_Problem to solve:_ Omit all pictures. Copy exactly the lines from the line containing "R5: 18k (N5, N16) -> 1M (N5, N16)" to the end of the listing, with both ends included.

_Data for the task:_
- Opening Delimiter -

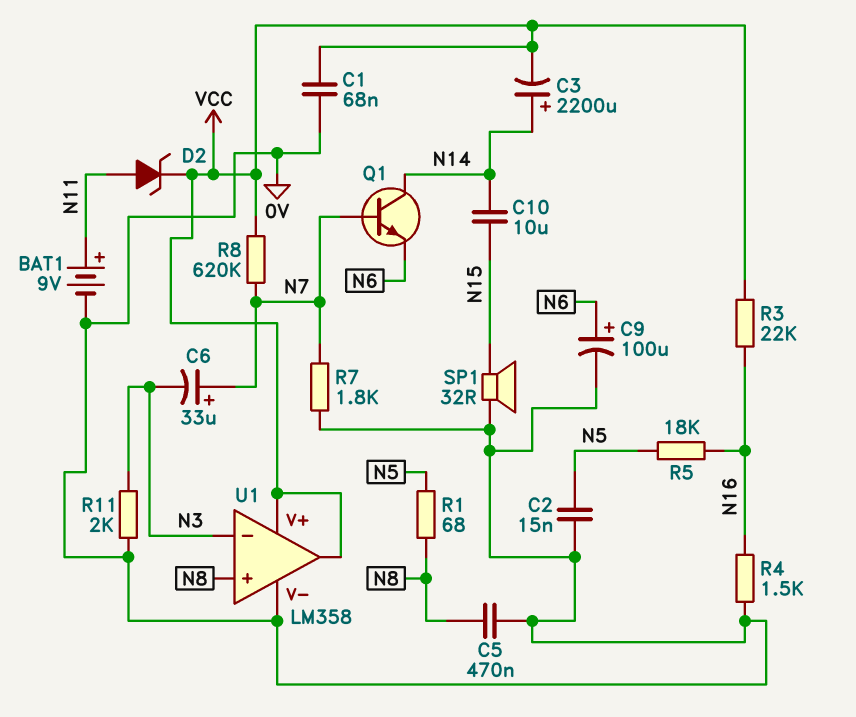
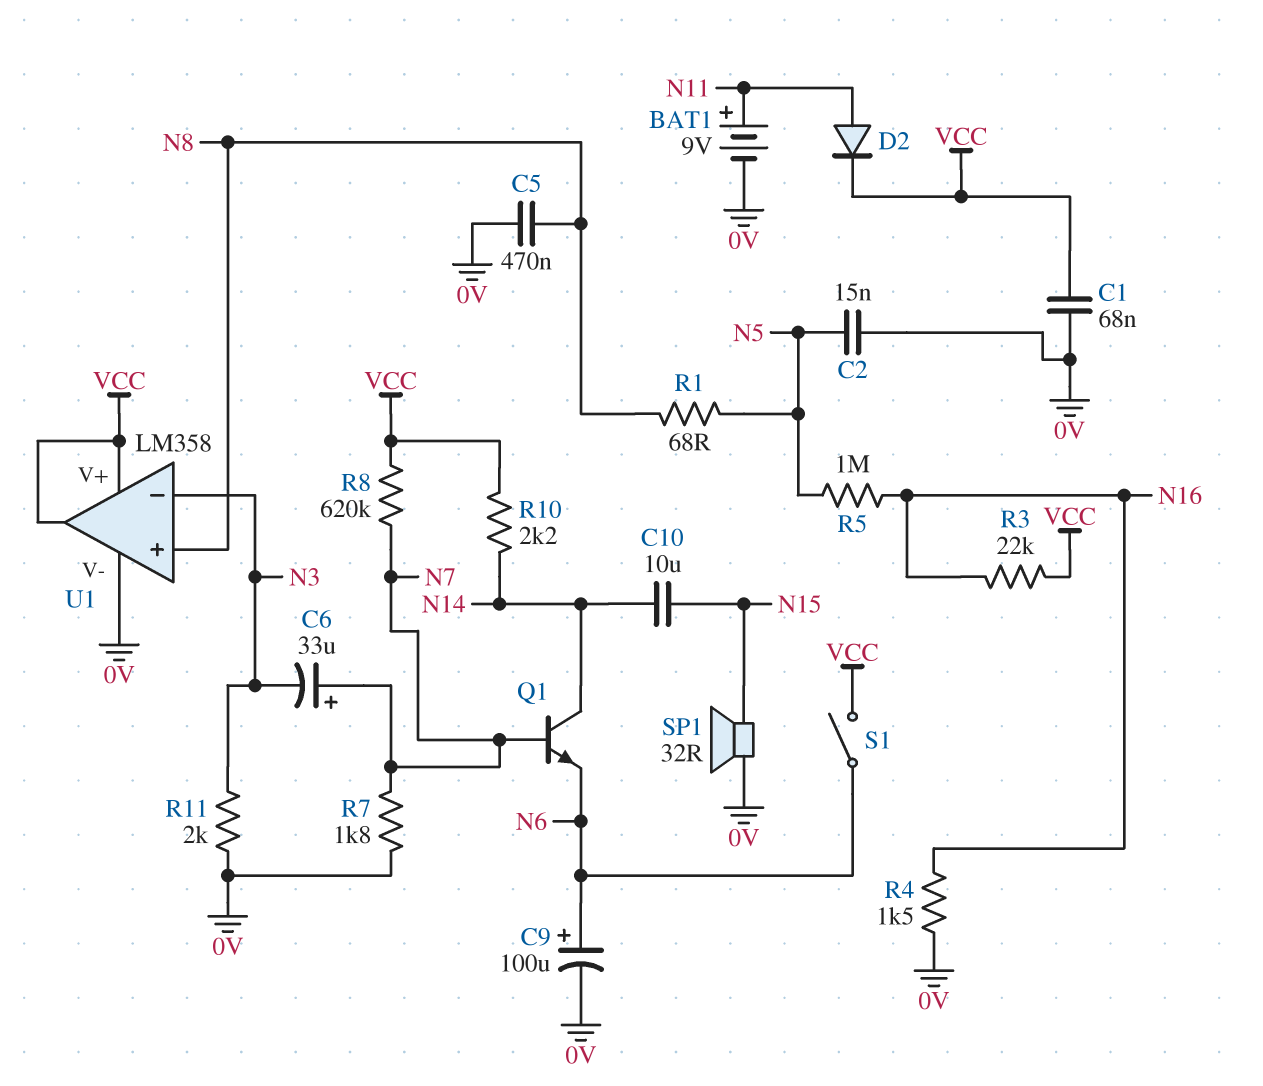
C3: 2200uF (plus N14, minus VCC) -> none
D2: zener (A N11, K VCC) -> diode (A N11, K VCC)
R5: 18k (N5, N16) -> 1M (N5, N16)
R10: none -> 2.2k (N14, VCC)
S1: none -> switch (N6, VCC)

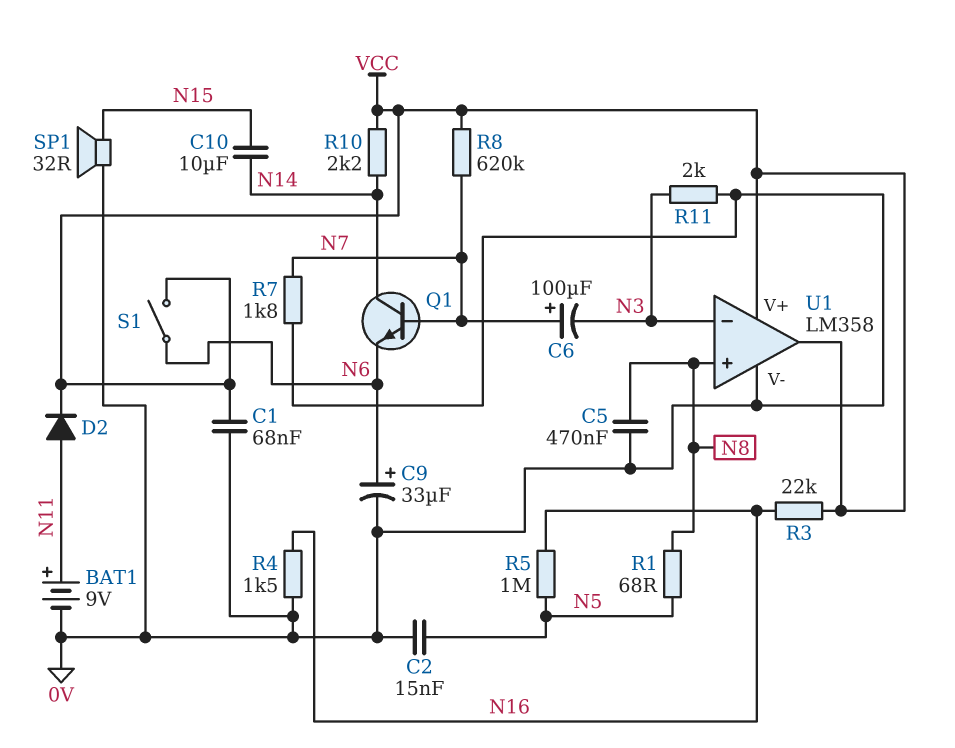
C6: 33uF (plus N7, minus N3) -> 100uF (plus N7, minus N3)
C9: 100uF (plus N6, minus 0V) -> 33uF (plus N6, minus 0V)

- Closing Delimiter -

_Task result:_
R5: 18k (N5, N16) -> 1M (N5, N16)
R10: none -> 2.2k (N14, VCC)
S1: none -> switch (N6, VCC)

C6: 33uF (plus N7, minus N3) -> 100uF (plus N7, minus N3)
C9: 100uF (plus N6, minus 0V) -> 33uF (plus N6, minus 0V)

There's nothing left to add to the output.